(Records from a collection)
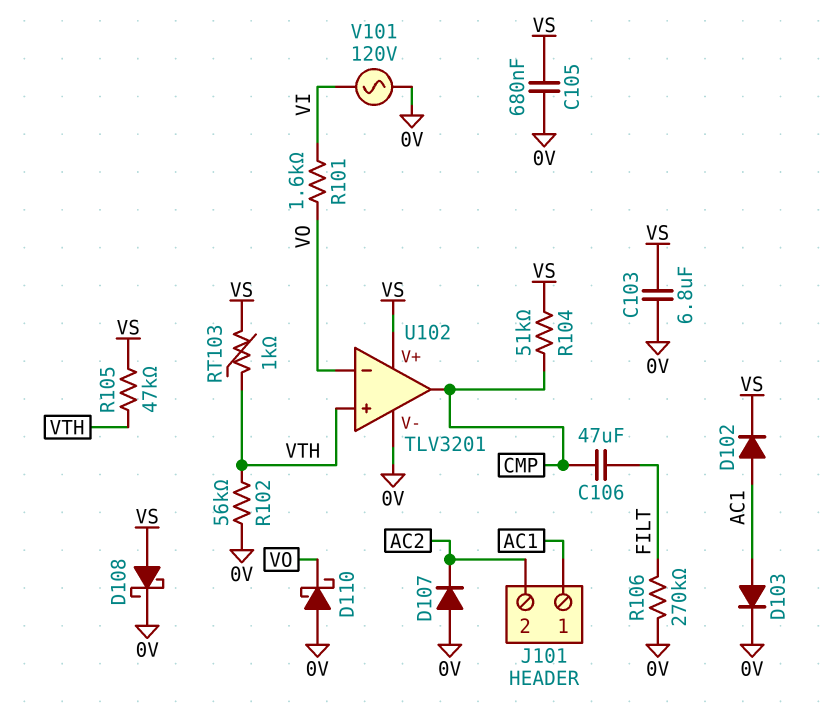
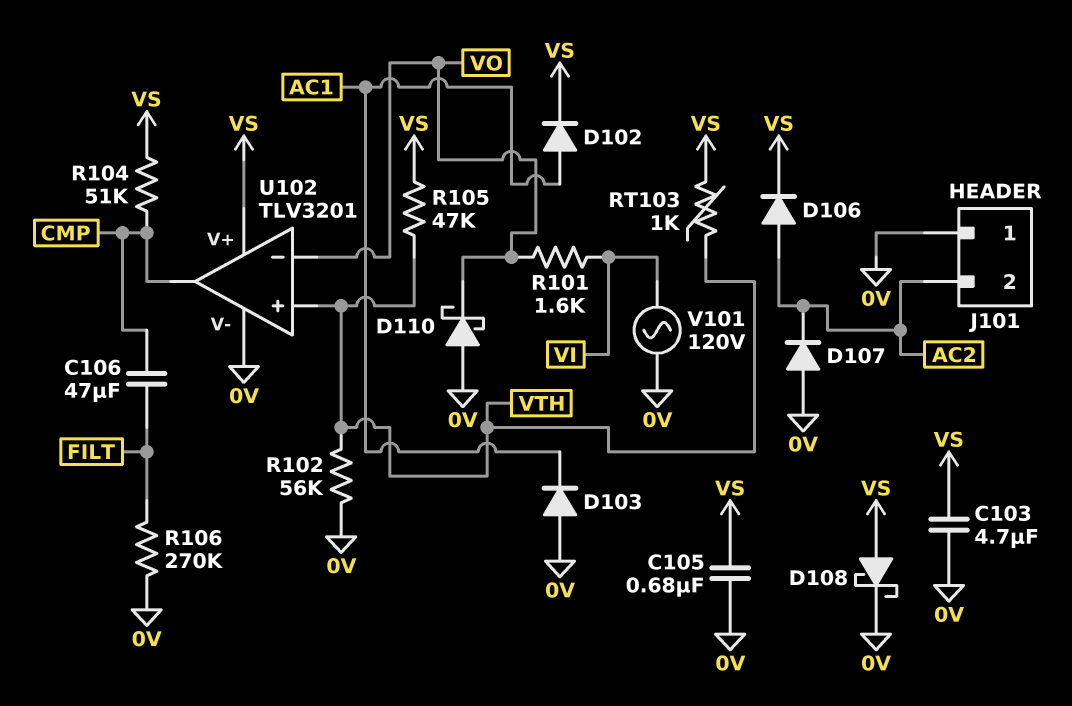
C103: 6.8uF (0V, VS) -> 4.7uF (0V, VS)
D103: diode (A AC1, K 0V) -> diode (A 0V, K AC1)
D106: none -> diode (A AC2, K VS)
J101 pin 1: AC1 -> 0V

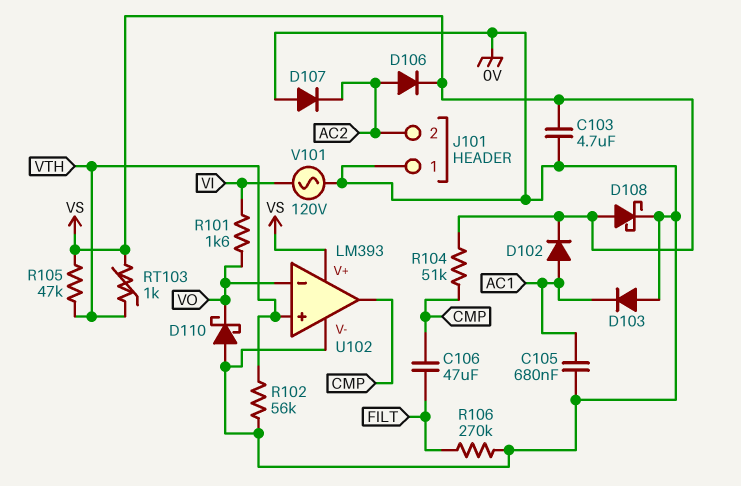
C105: 680nF (0V, VS) -> 680nF (0V, AC1)
U102: TLV3201 -> LM393

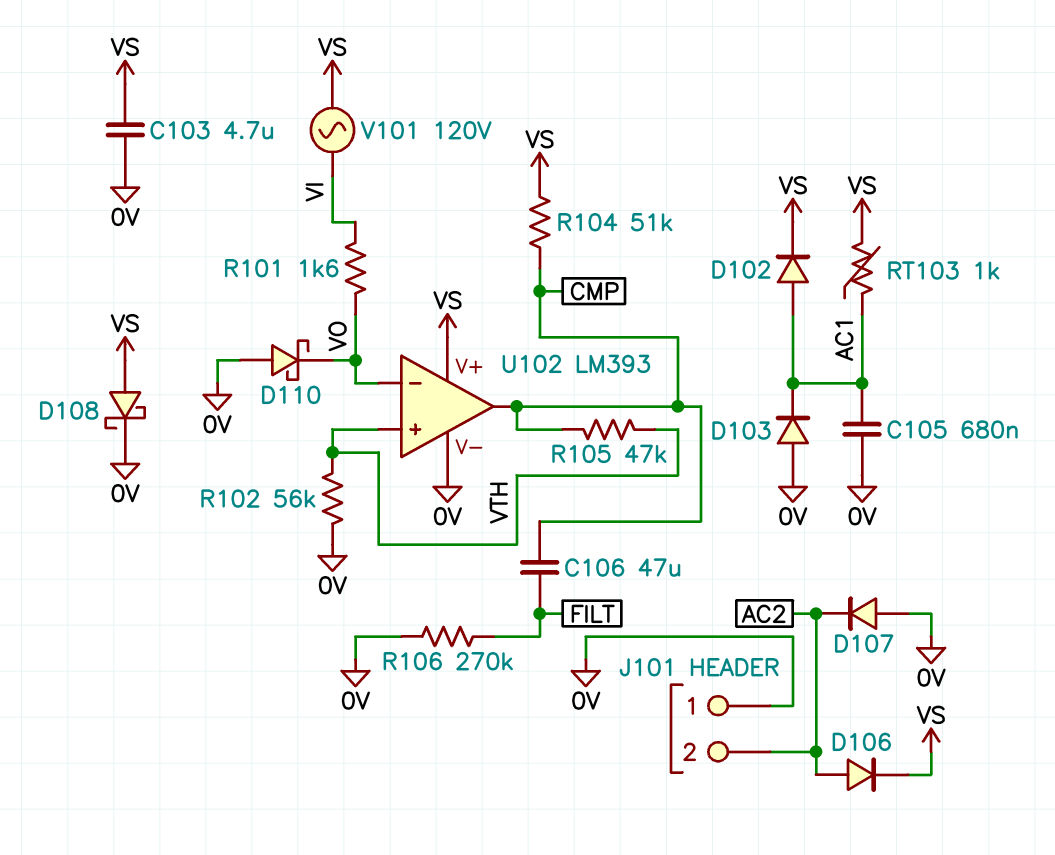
R105: 47k (VS, VTH) -> 47k (CMP, VTH)
RT103: 1k (VS, VTH) -> 1k (AC1, VS)
V101: AC 120V (0V, VI) -> AC 120V (VI, VS)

> [PROBLEM REQUIREMENTS]:
Drop the images and copy all the data exactly.

> [TASK RESPONSE]:
C103: 6.8uF (0V, VS) -> 4.7uF (0V, VS)
D103: diode (A AC1, K 0V) -> diode (A 0V, K AC1)
D106: none -> diode (A AC2, K VS)
J101 pin 1: AC1 -> 0V

C105: 680nF (0V, VS) -> 680nF (0V, AC1)
U102: TLV3201 -> LM393

R105: 47k (VS, VTH) -> 47k (CMP, VTH)
RT103: 1k (VS, VTH) -> 1k (AC1, VS)
V101: AC 120V (0V, VI) -> AC 120V (VI, VS)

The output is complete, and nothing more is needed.